---- INFORMATION SUPPLIED

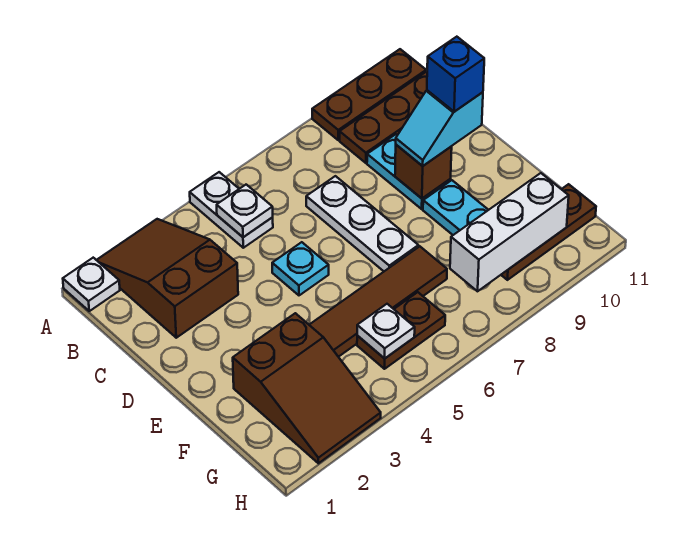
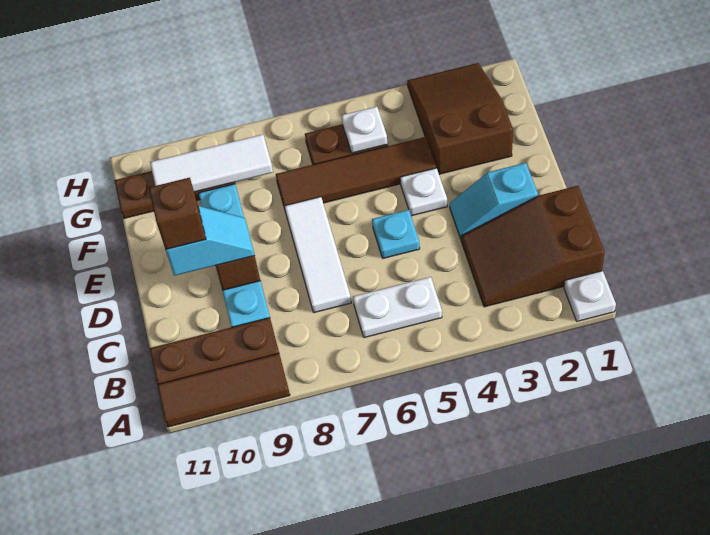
brown slope A2:C3 level 1 top C -> brown slope B1:C3 level 1 top 1
white plate A5:B5 level 1 -> white plate B5:B6 level 1
brown plate A9:A11 level 1 -> brown tile A9:A11 level 1
white plate B5 level 2 -> white plate E4 level 1
white plate C7:E7 level 1 -> white tile C7:E7 level 1
none -> cyan slope D2:D3 level 1 top 2
blue brick D10 level 4 -> brown brick D10 level 4
white brick G8:G10 level 2 -> white tile G8:G10 level 2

--------

* [HOW TO COMPLETE THIS TASK]:
Return, word for word, each line from the one that contains "none -> cyan slope D2:D3 level 1 top 2" through the end of the listing above.

* [RESULT FOR THIS TASK]:
none -> cyan slope D2:D3 level 1 top 2
blue brick D10 level 4 -> brown brick D10 level 4
white brick G8:G10 level 2 -> white tile G8:G10 level 2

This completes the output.